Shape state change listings
■ ■ ■ ■ ■

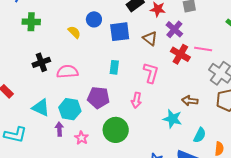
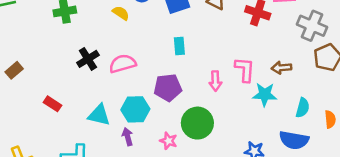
pink L-shape: (151, 73) -> (245, 70), moved
pink star: (81, 138) -> (168, 141), moved

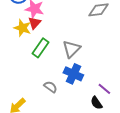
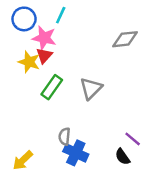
blue cross: (73, 74) -> (76, 153), moved
gray semicircle: (50, 87) -> (64, 136), turned -120

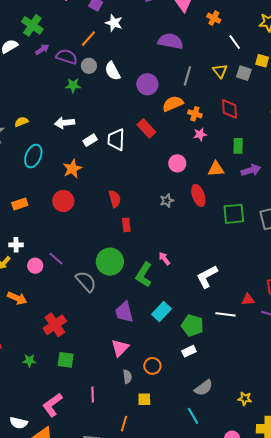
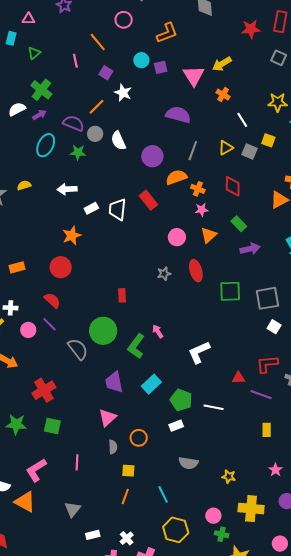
purple arrow: (42, 49) -> (39, 115), moved
yellow triangle: (220, 71) -> (226, 148), turned 35
green rectangle: (238, 146) -> (239, 224), turned -49
cyan ellipse: (33, 156) -> (46, 145), moved
orange triangle: (216, 169) -> (209, 235), moved, turned -42
red semicircle: (115, 199) -> (52, 300), moved, turned -36
white line: (225, 314) -> (214, 407), moved
green star: (29, 361) -> (16, 424), size x1.5
gray semicircle: (204, 388) -> (188, 463), turned 42
cyan line: (193, 416) -> (163, 494), moved
orange line: (124, 424) -> (125, 496), moved

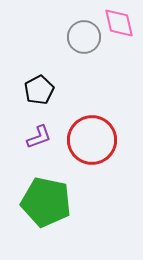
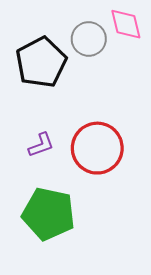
black pentagon: (39, 90) -> (41, 62), moved, size x1.6

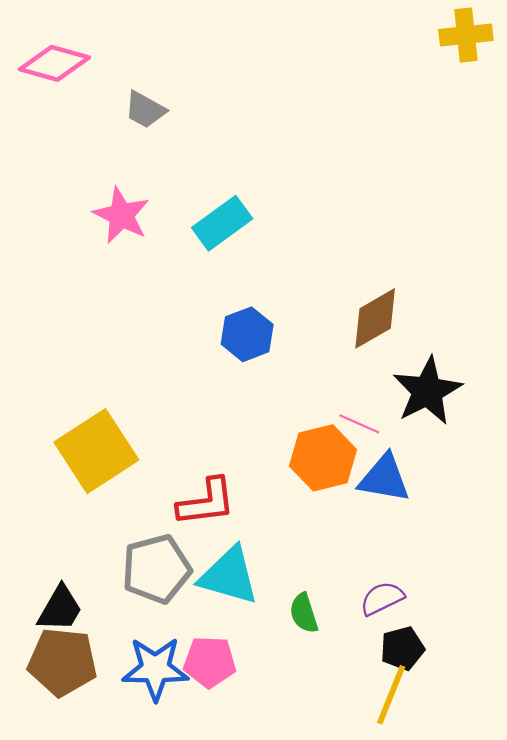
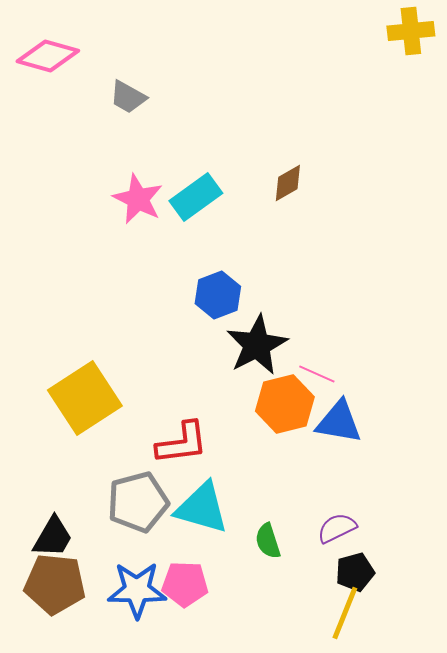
pink star: (121, 215) -> (138, 199), moved
brown diamond: (375, 318) -> (288, 183), moved, size x0.7
black star: (427, 391) -> (257, 345), moved

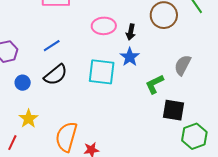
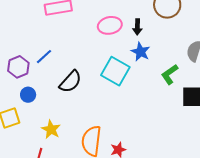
blue line: (52, 46) -> (44, 57), moved
cyan square: (102, 72) -> (115, 71), turned 32
blue circle: (23, 83) -> (28, 95), moved

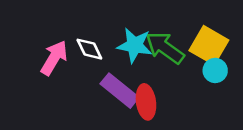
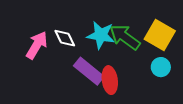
cyan circle: (215, 70) -> (161, 67), moved

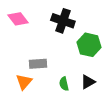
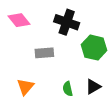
gray rectangle: (38, 64) -> (44, 53), moved

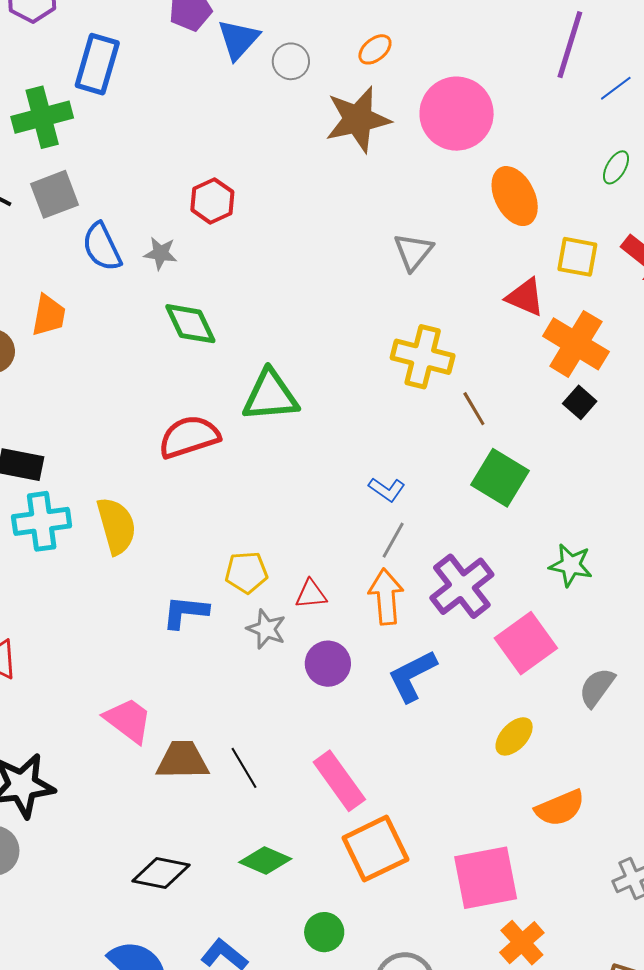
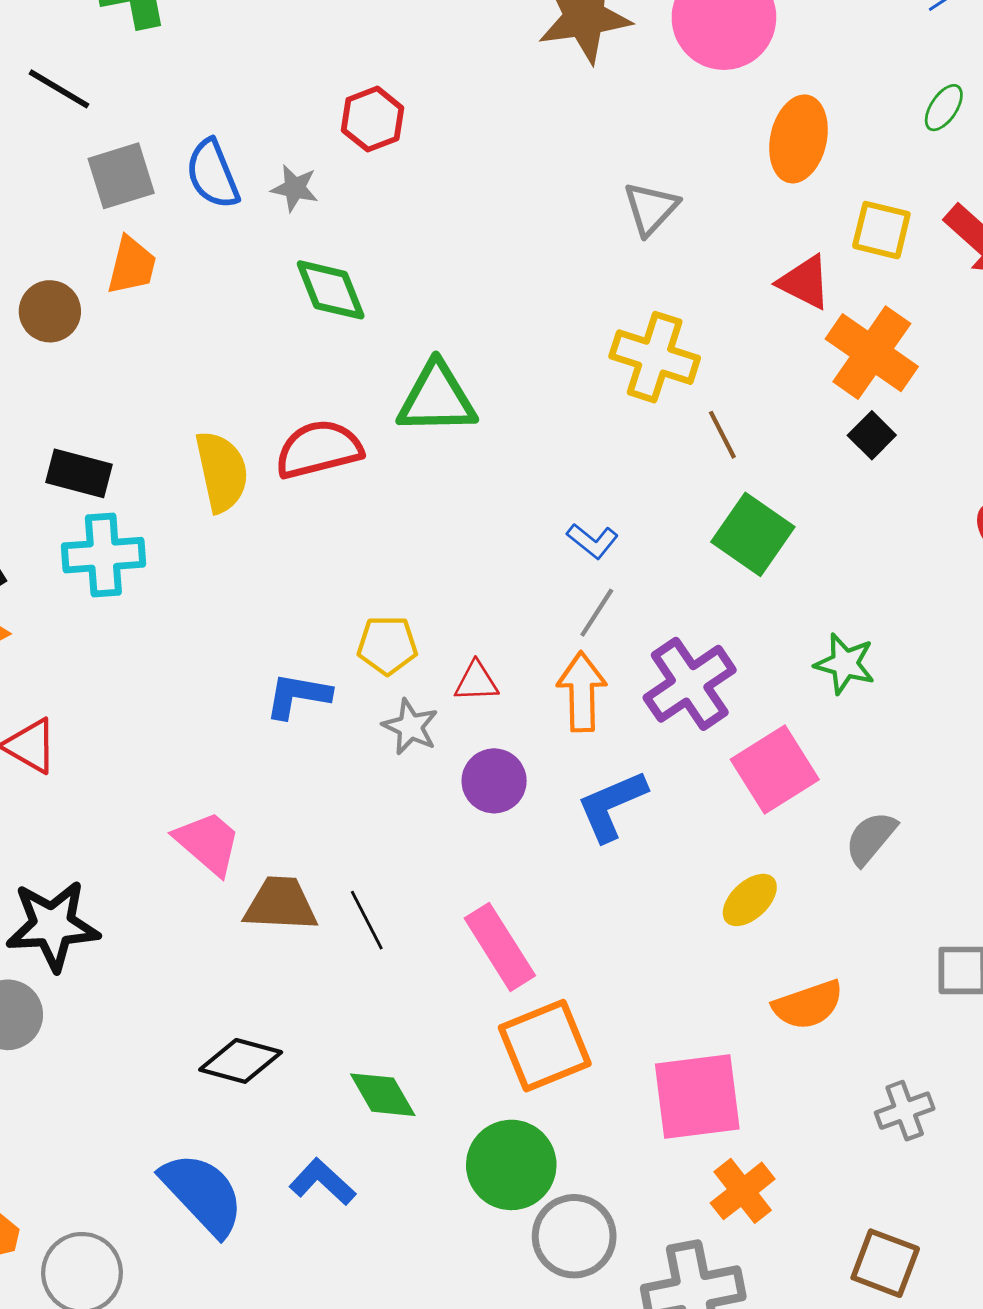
gray square: (55, 194) -> (121, 176), moved
orange ellipse: (515, 196) -> (798, 139), turned 36
yellow semicircle: (116, 526) -> (222, 472), moved
green diamond: (265, 861) -> (383, 1095), moved, turned 33
green circle: (324, 932) -> (511, 1165), moved, size x1.6

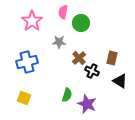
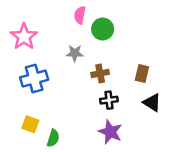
pink star: (32, 21) -> (24, 37), moved
brown cross: (79, 58) -> (100, 73), turned 32
black cross: (92, 71) -> (109, 100), moved, turned -32
green semicircle: (67, 95) -> (53, 138), moved

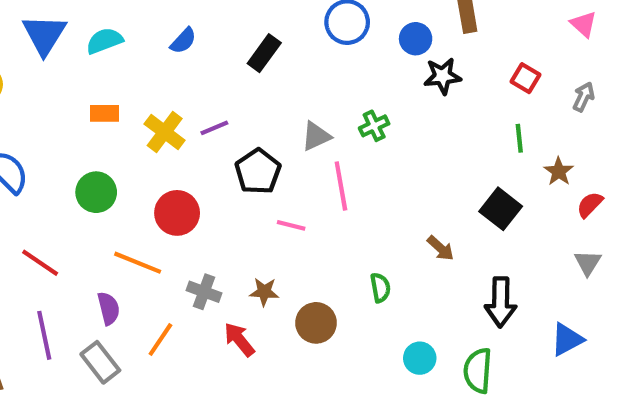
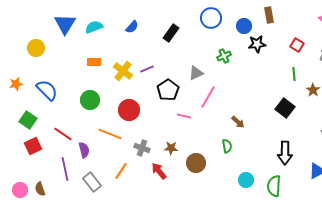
green cross: (374, 126) -> (224, 56), moved
pink line: (341, 186) -> (208, 97), turned 40
brown arrow: (440, 248) -> (238, 122), moved
purple semicircle: (109, 308) -> (84, 150), moved

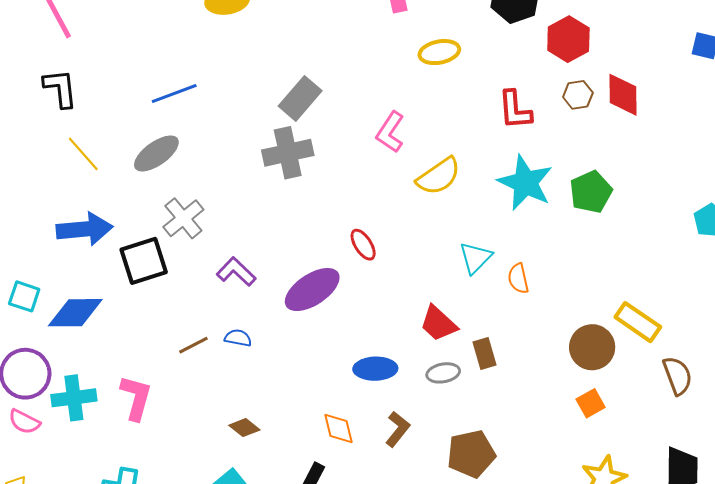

■ ■ ■ ■ ■

Both boundary lines included, write out word for word only the lines above from the one containing "blue line: (52, 46) -> (44, 57), moved" to the one containing "gray square: (55, 194) -> (121, 176), moved", leaving out any pictures.

= WRITTEN REPLY =
blue line: (52, 46) -> (44, 57), moved
cyan square: (102, 72) -> (115, 71), turned 32
blue circle: (23, 83) -> (28, 95), moved

cyan circle: (215, 70) -> (161, 67), moved

gray rectangle: (38, 64) -> (44, 53), moved

gray square: (55, 194) -> (121, 176), moved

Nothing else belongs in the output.